» Task objective: Copy exactly the lines of the data below that run from the line holding "red line: (78, 109) -> (56, 127), moved" through the line holding "gray trapezoid: (117, 99)", both ends included.

[Shape state transition data]

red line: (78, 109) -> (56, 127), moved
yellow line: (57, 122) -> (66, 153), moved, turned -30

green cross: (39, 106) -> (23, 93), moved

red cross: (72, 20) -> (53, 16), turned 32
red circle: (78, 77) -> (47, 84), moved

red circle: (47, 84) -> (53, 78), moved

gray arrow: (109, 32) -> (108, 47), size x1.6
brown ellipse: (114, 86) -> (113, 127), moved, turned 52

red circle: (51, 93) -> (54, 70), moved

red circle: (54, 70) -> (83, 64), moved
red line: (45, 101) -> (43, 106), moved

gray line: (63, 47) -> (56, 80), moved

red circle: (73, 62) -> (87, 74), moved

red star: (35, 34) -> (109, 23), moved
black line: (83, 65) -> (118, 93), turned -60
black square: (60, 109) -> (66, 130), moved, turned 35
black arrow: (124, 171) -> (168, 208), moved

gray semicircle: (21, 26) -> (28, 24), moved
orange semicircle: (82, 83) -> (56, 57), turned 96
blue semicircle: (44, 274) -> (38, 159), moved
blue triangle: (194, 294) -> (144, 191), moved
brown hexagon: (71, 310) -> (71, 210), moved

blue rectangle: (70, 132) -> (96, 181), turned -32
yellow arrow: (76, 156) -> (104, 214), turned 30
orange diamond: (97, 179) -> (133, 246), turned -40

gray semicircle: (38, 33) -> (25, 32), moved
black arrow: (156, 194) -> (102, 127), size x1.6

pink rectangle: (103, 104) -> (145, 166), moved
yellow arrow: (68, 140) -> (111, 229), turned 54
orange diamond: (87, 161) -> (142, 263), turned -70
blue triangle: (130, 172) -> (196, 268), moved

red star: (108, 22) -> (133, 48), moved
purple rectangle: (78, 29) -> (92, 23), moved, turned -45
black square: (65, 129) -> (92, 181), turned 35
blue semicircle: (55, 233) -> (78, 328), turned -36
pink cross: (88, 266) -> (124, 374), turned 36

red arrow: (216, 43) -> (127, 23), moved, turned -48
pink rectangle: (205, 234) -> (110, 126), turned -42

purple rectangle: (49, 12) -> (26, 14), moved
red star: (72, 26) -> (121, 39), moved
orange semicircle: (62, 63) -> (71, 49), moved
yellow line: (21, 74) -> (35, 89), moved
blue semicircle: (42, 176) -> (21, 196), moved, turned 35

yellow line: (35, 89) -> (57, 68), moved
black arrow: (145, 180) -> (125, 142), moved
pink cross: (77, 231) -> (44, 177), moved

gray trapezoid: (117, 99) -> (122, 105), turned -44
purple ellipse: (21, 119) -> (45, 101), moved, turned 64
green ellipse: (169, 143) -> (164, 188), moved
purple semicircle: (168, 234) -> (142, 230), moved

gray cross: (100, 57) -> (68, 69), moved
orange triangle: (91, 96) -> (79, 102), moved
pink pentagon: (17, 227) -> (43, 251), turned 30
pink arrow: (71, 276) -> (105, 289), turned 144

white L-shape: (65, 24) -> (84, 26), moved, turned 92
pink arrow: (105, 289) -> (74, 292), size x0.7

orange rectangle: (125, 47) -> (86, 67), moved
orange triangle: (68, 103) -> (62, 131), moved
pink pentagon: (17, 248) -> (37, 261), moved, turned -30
...
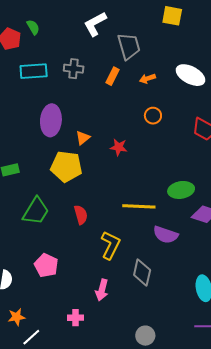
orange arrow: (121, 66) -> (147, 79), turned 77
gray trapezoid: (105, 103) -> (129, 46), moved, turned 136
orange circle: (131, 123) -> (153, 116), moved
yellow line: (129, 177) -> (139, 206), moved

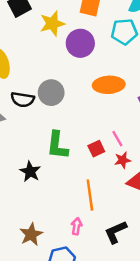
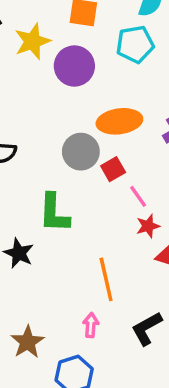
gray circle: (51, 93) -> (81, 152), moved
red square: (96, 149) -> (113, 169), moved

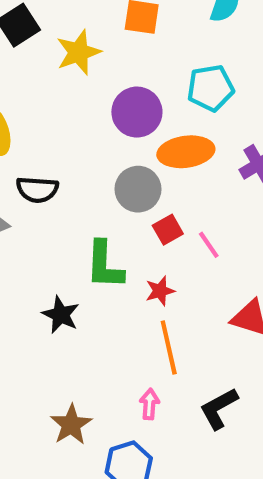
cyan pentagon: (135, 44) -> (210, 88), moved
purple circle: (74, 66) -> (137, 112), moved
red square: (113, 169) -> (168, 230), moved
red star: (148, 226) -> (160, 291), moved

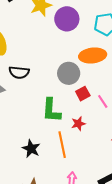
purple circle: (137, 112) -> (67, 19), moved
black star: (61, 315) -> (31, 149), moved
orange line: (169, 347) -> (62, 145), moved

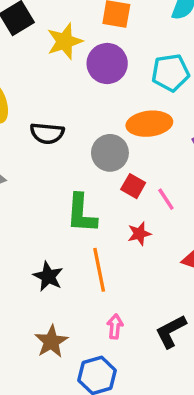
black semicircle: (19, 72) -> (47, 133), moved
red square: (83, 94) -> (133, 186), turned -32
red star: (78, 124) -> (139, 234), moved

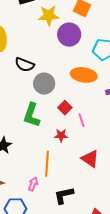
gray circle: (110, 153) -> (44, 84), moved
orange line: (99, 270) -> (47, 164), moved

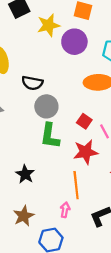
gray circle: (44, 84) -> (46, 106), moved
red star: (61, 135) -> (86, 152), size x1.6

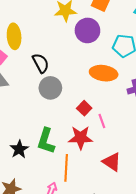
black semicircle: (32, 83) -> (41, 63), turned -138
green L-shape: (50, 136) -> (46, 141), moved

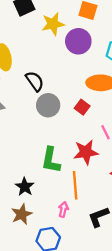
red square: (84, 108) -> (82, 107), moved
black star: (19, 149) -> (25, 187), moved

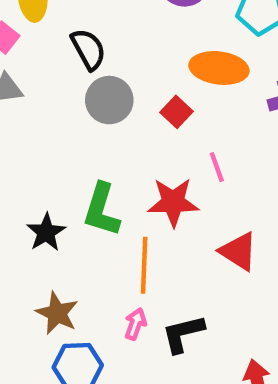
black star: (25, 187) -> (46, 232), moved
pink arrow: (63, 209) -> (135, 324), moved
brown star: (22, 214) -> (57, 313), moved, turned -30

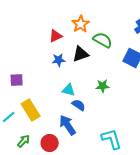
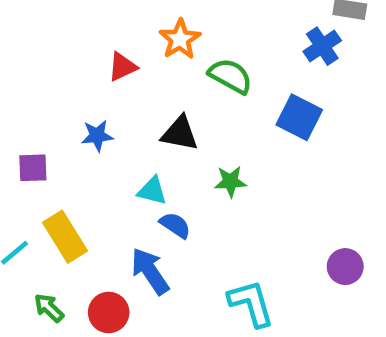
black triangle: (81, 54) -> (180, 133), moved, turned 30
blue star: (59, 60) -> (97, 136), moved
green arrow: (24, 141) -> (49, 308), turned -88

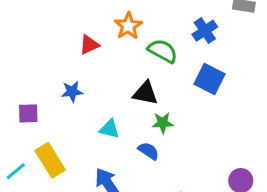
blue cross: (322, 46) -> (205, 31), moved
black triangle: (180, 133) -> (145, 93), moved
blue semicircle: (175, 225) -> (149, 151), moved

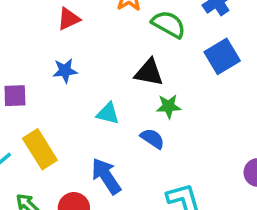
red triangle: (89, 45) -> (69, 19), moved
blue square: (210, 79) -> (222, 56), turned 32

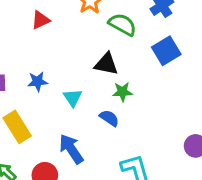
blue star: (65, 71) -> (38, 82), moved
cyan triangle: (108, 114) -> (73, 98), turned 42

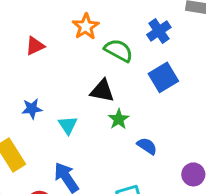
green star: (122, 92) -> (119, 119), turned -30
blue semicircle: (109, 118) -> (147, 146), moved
* * *
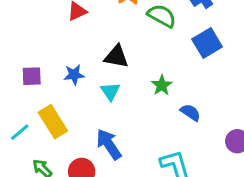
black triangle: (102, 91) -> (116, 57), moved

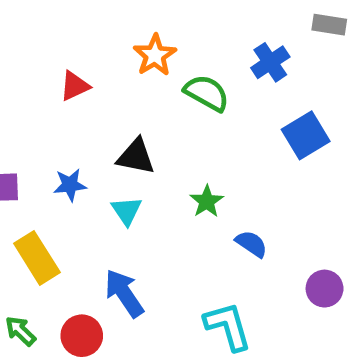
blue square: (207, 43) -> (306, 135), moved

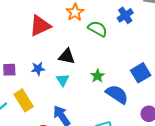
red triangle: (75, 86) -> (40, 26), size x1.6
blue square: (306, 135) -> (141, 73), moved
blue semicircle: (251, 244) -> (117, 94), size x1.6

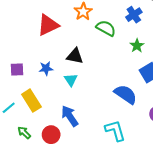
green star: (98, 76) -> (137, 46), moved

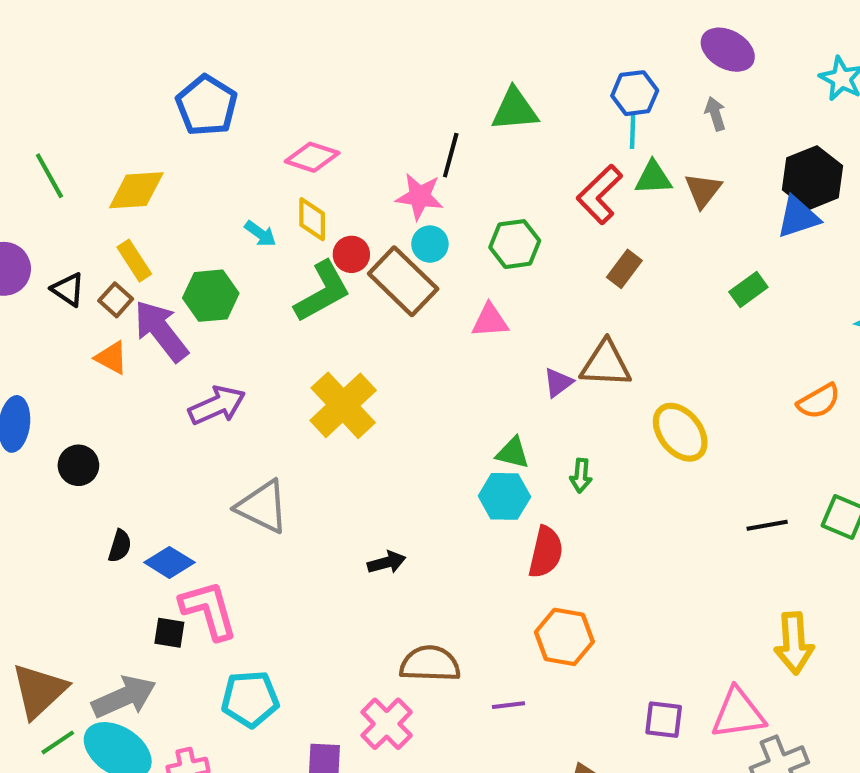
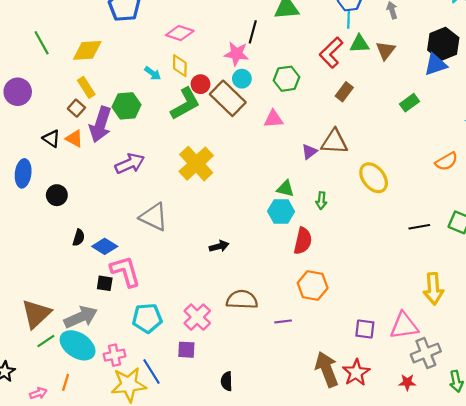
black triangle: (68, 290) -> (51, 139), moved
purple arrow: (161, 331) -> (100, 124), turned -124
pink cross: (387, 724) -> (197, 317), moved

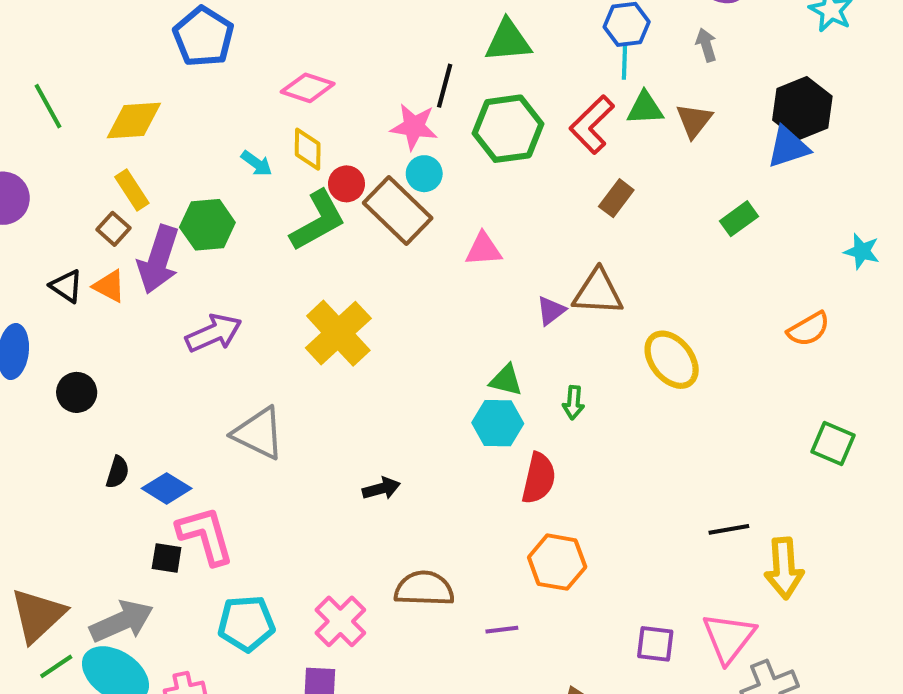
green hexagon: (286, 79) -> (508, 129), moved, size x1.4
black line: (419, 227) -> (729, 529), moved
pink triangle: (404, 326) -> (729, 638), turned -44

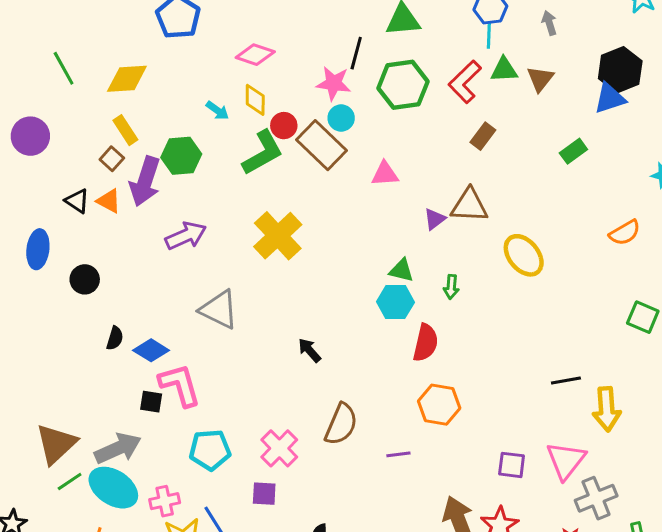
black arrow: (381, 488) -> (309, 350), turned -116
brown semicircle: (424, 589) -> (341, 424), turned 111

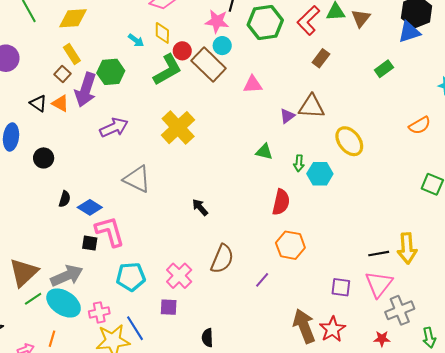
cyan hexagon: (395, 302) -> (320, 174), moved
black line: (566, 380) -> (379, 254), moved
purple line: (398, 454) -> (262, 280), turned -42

» Result below:
red line: (78, 109) -> (56, 127), moved
yellow line: (57, 122) -> (66, 153), moved, turned -30

green cross: (39, 106) -> (23, 93), moved

red cross: (72, 20) -> (53, 16), turned 32
red circle: (78, 77) -> (47, 84), moved

red circle: (47, 84) -> (53, 78), moved

gray arrow: (109, 32) -> (108, 47), size x1.6
brown ellipse: (114, 86) -> (113, 127), moved, turned 52

red circle: (51, 93) -> (54, 70), moved

red circle: (54, 70) -> (83, 64), moved
red line: (45, 101) -> (43, 106), moved

gray line: (63, 47) -> (56, 80), moved

red circle: (73, 62) -> (87, 74), moved

red star: (35, 34) -> (109, 23), moved
black line: (83, 65) -> (118, 93), turned -60
black square: (60, 109) -> (66, 130), moved, turned 35
black arrow: (124, 171) -> (168, 208), moved

gray semicircle: (21, 26) -> (28, 24), moved
orange semicircle: (82, 83) -> (56, 57), turned 96
blue semicircle: (44, 274) -> (38, 159), moved
blue triangle: (194, 294) -> (144, 191), moved
brown hexagon: (71, 310) -> (71, 210), moved

blue rectangle: (70, 132) -> (96, 181), turned -32
yellow arrow: (76, 156) -> (104, 214), turned 30
orange diamond: (97, 179) -> (133, 246), turned -40

gray semicircle: (38, 33) -> (25, 32), moved
black arrow: (156, 194) -> (102, 127), size x1.6

pink rectangle: (103, 104) -> (145, 166), moved
yellow arrow: (68, 140) -> (111, 229), turned 54
orange diamond: (87, 161) -> (142, 263), turned -70
blue triangle: (130, 172) -> (196, 268), moved

red star: (108, 22) -> (133, 48), moved
purple rectangle: (78, 29) -> (92, 23), moved, turned -45
black square: (65, 129) -> (92, 181), turned 35
blue semicircle: (55, 233) -> (78, 328), turned -36
pink cross: (88, 266) -> (124, 374), turned 36

red arrow: (216, 43) -> (127, 23), moved, turned -48
pink rectangle: (205, 234) -> (110, 126), turned -42

purple rectangle: (49, 12) -> (26, 14), moved
red star: (72, 26) -> (121, 39), moved
orange semicircle: (62, 63) -> (71, 49), moved
yellow line: (21, 74) -> (35, 89), moved
blue semicircle: (42, 176) -> (21, 196), moved, turned 35

yellow line: (35, 89) -> (57, 68), moved
black arrow: (145, 180) -> (125, 142), moved
pink cross: (77, 231) -> (44, 177), moved

gray trapezoid: (117, 99) -> (122, 105), turned -44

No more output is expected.